◆ WRITTEN PROBLEM: Reproduce the whole listing below word for word, but leave out the picture lines.

◆ EXERCISE MATERIAL:

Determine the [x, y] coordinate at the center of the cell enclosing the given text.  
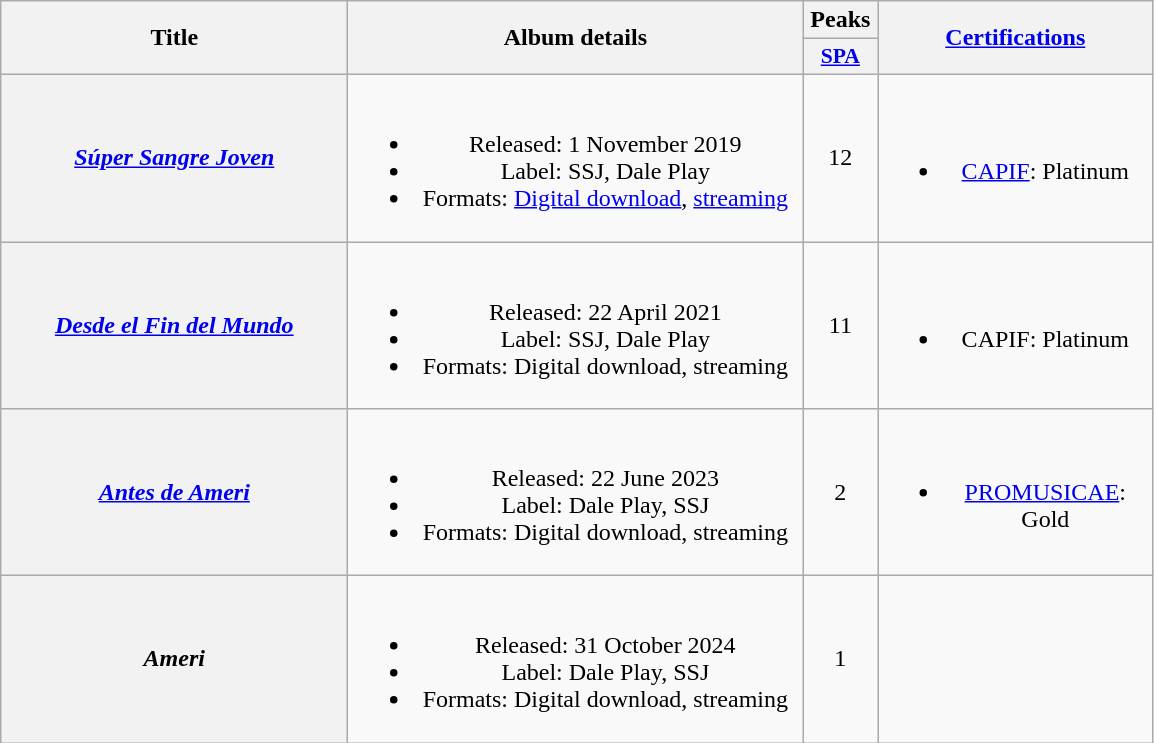
Certifications [1016, 38]
Album details [576, 38]
PROMUSICAE: Gold [1016, 492]
SPA [840, 57]
Released: 22 April 2021Label: SSJ, Dale PlayFormats: Digital download, streaming [576, 326]
12 [840, 158]
2 [840, 492]
Antes de Ameri [174, 492]
Ameri [174, 660]
Peaks [840, 20]
Released: 31 October 2024Label: Dale Play, SSJFormats: Digital download, streaming [576, 660]
Súper Sangre Joven [174, 158]
Title [174, 38]
Released: 22 June 2023Label: Dale Play, SSJFormats: Digital download, streaming [576, 492]
Desde el Fin del Mundo [174, 326]
Released: 1 November 2019Label: SSJ, Dale PlayFormats: Digital download, streaming [576, 158]
1 [840, 660]
11 [840, 326]
Find where the given text appears and provide that cell's center as (x, y) coordinate. 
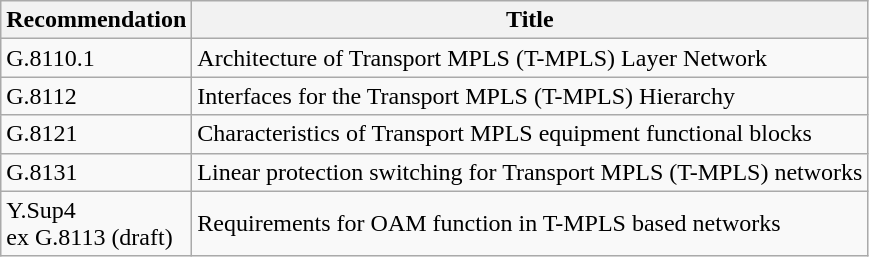
Interfaces for the Transport MPLS (T-MPLS) Hierarchy (530, 96)
Architecture of Transport MPLS (T-MPLS) Layer Network (530, 58)
Y.Sup4ex G.8113 (draft) (96, 224)
Title (530, 20)
G.8121 (96, 134)
Recommendation (96, 20)
G.8112 (96, 96)
Requirements for OAM function in T-MPLS based networks (530, 224)
G.8131 (96, 172)
Characteristics of Transport MPLS equipment functional blocks (530, 134)
G.8110.1 (96, 58)
Linear protection switching for Transport MPLS (T-MPLS) networks (530, 172)
Detect which cell encompasses the target text, then output its (X, Y) center coordinate. 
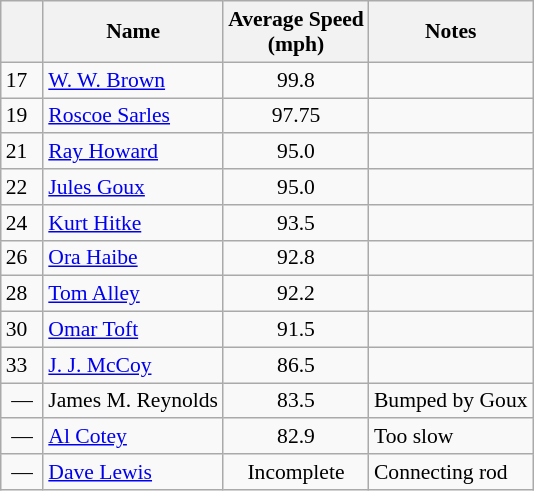
30 (22, 330)
21 (22, 152)
Omar Toft (133, 330)
Al Cotey (133, 437)
Roscoe Sarles (133, 116)
Connecting rod (451, 472)
Dave Lewis (133, 472)
Kurt Hitke (133, 223)
22 (22, 187)
Name (133, 32)
26 (22, 258)
Ora Haibe (133, 258)
24 (22, 223)
Incomplete (296, 472)
17 (22, 80)
92.2 (296, 294)
Bumped by Goux (451, 401)
97.75 (296, 116)
99.8 (296, 80)
Notes (451, 32)
Too slow (451, 437)
83.5 (296, 401)
19 (22, 116)
Tom Alley (133, 294)
92.8 (296, 258)
82.9 (296, 437)
James M. Reynolds (133, 401)
Average Speed(mph) (296, 32)
28 (22, 294)
33 (22, 365)
86.5 (296, 365)
93.5 (296, 223)
J. J. McCoy (133, 365)
Jules Goux (133, 187)
Ray Howard (133, 152)
W. W. Brown (133, 80)
91.5 (296, 330)
From the cell containing the given text, extract its center point as [x, y] coordinate. 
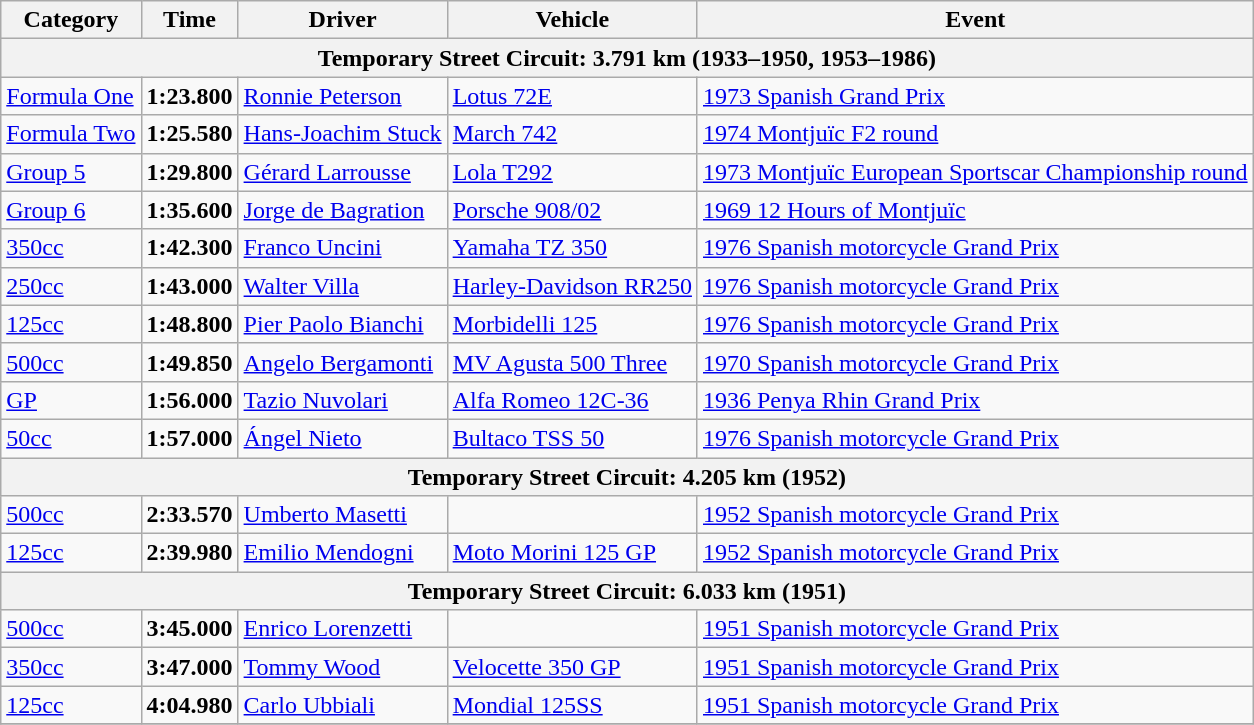
Carlo Ubbiali [342, 705]
Tazio Nuvolari [342, 400]
4:04.980 [190, 705]
Alfa Romeo 12C-36 [572, 400]
Moto Morini 125 GP [572, 553]
1973 Spanish Grand Prix [975, 96]
1:48.800 [190, 324]
1970 Spanish motorcycle Grand Prix [975, 362]
MV Agusta 500 Three [572, 362]
Bultaco TSS 50 [572, 438]
Enrico Lorenzetti [342, 629]
Morbidelli 125 [572, 324]
Time [190, 20]
Yamaha TZ 350 [572, 248]
250cc [71, 286]
1:42.300 [190, 248]
Jorge de Bagration [342, 210]
Vehicle [572, 20]
Velocette 350 GP [572, 667]
Lola T292 [572, 172]
Harley-Davidson RR250 [572, 286]
1969 12 Hours of Montjuïc [975, 210]
Gérard Larrousse [342, 172]
1936 Penya Rhin Grand Prix [975, 400]
2:39.980 [190, 553]
Lotus 72E [572, 96]
Tommy Wood [342, 667]
Driver [342, 20]
Event [975, 20]
50cc [71, 438]
1:43.000 [190, 286]
1:23.800 [190, 96]
Formula Two [71, 134]
1:29.800 [190, 172]
1:56.000 [190, 400]
Mondial 125SS [572, 705]
Angelo Bergamonti [342, 362]
Porsche 908/02 [572, 210]
1974 Montjuïc F2 round [975, 134]
Temporary Street Circuit: 3.791 km (1933–1950, 1953–1986) [627, 58]
1:49.850 [190, 362]
Emilio Mendogni [342, 553]
2:33.570 [190, 515]
1:25.580 [190, 134]
Formula One [71, 96]
Pier Paolo Bianchi [342, 324]
1:35.600 [190, 210]
Hans-Joachim Stuck [342, 134]
3:45.000 [190, 629]
Group 5 [71, 172]
Ángel Nieto [342, 438]
Umberto Masetti [342, 515]
3:47.000 [190, 667]
March 742 [572, 134]
1973 Montjuïc European Sportscar Championship round [975, 172]
Temporary Street Circuit: 4.205 km (1952) [627, 477]
Franco Uncini [342, 248]
Ronnie Peterson [342, 96]
Walter Villa [342, 286]
GP [71, 400]
Category [71, 20]
Temporary Street Circuit: 6.033 km (1951) [627, 591]
Group 6 [71, 210]
1:57.000 [190, 438]
Determine the [X, Y] coordinate at the center of the cell enclosing the given text.  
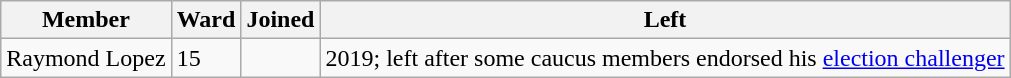
Ward [206, 20]
Member [86, 20]
15 [206, 58]
2019; left after some caucus members endorsed his election challenger [665, 58]
Left [665, 20]
Joined [280, 20]
Raymond Lopez [86, 58]
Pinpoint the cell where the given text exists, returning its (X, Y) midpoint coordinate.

◆ RESPONSE FOR THIS EXERCISE:
Determine the [x, y] coordinate at the center of the cell enclosing the given text.  
Certifications [1016, 38]
Album details [576, 38]
PROMUSICAE: Gold [1016, 492]
SPA [840, 57]
Released: 22 April 2021Label: SSJ, Dale PlayFormats: Digital download, streaming [576, 326]
12 [840, 158]
2 [840, 492]
Antes de Ameri [174, 492]
Ameri [174, 660]
Peaks [840, 20]
Released: 31 October 2024Label: Dale Play, SSJFormats: Digital download, streaming [576, 660]
Súper Sangre Joven [174, 158]
Title [174, 38]
Released: 22 June 2023Label: Dale Play, SSJFormats: Digital download, streaming [576, 492]
Desde el Fin del Mundo [174, 326]
Released: 1 November 2019Label: SSJ, Dale PlayFormats: Digital download, streaming [576, 158]
1 [840, 660]
11 [840, 326]
Find where the given text appears and provide that cell's center as (x, y) coordinate. 
Interfaces for the Transport MPLS (T-MPLS) Hierarchy (530, 96)
Architecture of Transport MPLS (T-MPLS) Layer Network (530, 58)
Y.Sup4ex G.8113 (draft) (96, 224)
Title (530, 20)
G.8121 (96, 134)
Recommendation (96, 20)
G.8112 (96, 96)
Requirements for OAM function in T-MPLS based networks (530, 224)
G.8131 (96, 172)
Characteristics of Transport MPLS equipment functional blocks (530, 134)
G.8110.1 (96, 58)
Linear protection switching for Transport MPLS (T-MPLS) networks (530, 172)
Detect which cell encompasses the target text, then output its (X, Y) center coordinate. 
30 (22, 330)
21 (22, 152)
Omar Toft (133, 330)
Al Cotey (133, 437)
Roscoe Sarles (133, 116)
Connecting rod (451, 472)
Dave Lewis (133, 472)
Kurt Hitke (133, 223)
22 (22, 187)
Name (133, 32)
26 (22, 258)
Ora Haibe (133, 258)
24 (22, 223)
Incomplete (296, 472)
17 (22, 80)
92.2 (296, 294)
Bumped by Goux (451, 401)
97.75 (296, 116)
99.8 (296, 80)
Notes (451, 32)
Too slow (451, 437)
83.5 (296, 401)
19 (22, 116)
Tom Alley (133, 294)
92.8 (296, 258)
82.9 (296, 437)
James M. Reynolds (133, 401)
Average Speed(mph) (296, 32)
28 (22, 294)
33 (22, 365)
86.5 (296, 365)
93.5 (296, 223)
J. J. McCoy (133, 365)
Jules Goux (133, 187)
Ray Howard (133, 152)
W. W. Brown (133, 80)
91.5 (296, 330)
From the cell containing the given text, extract its center point as [x, y] coordinate. 
Carlo Ubbiali [342, 705]
Tazio Nuvolari [342, 400]
4:04.980 [190, 705]
Alfa Romeo 12C-36 [572, 400]
Moto Morini 125 GP [572, 553]
1973 Spanish Grand Prix [975, 96]
1:48.800 [190, 324]
1970 Spanish motorcycle Grand Prix [975, 362]
MV Agusta 500 Three [572, 362]
Bultaco TSS 50 [572, 438]
Enrico Lorenzetti [342, 629]
Morbidelli 125 [572, 324]
Time [190, 20]
Yamaha TZ 350 [572, 248]
250cc [71, 286]
1:42.300 [190, 248]
Jorge de Bagration [342, 210]
Vehicle [572, 20]
Velocette 350 GP [572, 667]
Lola T292 [572, 172]
Harley-Davidson RR250 [572, 286]
1969 12 Hours of Montjuïc [975, 210]
Gérard Larrousse [342, 172]
1936 Penya Rhin Grand Prix [975, 400]
2:39.980 [190, 553]
Lotus 72E [572, 96]
Tommy Wood [342, 667]
Driver [342, 20]
Event [975, 20]
50cc [71, 438]
1:43.000 [190, 286]
1:23.800 [190, 96]
Formula Two [71, 134]
1:29.800 [190, 172]
1:56.000 [190, 400]
Mondial 125SS [572, 705]
Angelo Bergamonti [342, 362]
Porsche 908/02 [572, 210]
1974 Montjuïc F2 round [975, 134]
Temporary Street Circuit: 3.791 km (1933–1950, 1953–1986) [627, 58]
1:49.850 [190, 362]
Emilio Mendogni [342, 553]
2:33.570 [190, 515]
1:25.580 [190, 134]
Formula One [71, 96]
Pier Paolo Bianchi [342, 324]
1:35.600 [190, 210]
Hans-Joachim Stuck [342, 134]
3:45.000 [190, 629]
Group 5 [71, 172]
Ángel Nieto [342, 438]
Umberto Masetti [342, 515]
3:47.000 [190, 667]
March 742 [572, 134]
1973 Montjuïc European Sportscar Championship round [975, 172]
Temporary Street Circuit: 4.205 km (1952) [627, 477]
Franco Uncini [342, 248]
Ronnie Peterson [342, 96]
Walter Villa [342, 286]
GP [71, 400]
Category [71, 20]
Temporary Street Circuit: 6.033 km (1951) [627, 591]
Group 6 [71, 210]
1:57.000 [190, 438]
Determine the [X, Y] coordinate at the center of the cell enclosing the given text.  
Ward [206, 20]
Member [86, 20]
15 [206, 58]
2019; left after some caucus members endorsed his election challenger [665, 58]
Left [665, 20]
Joined [280, 20]
Raymond Lopez [86, 58]
Pinpoint the cell where the given text exists, returning its (X, Y) midpoint coordinate.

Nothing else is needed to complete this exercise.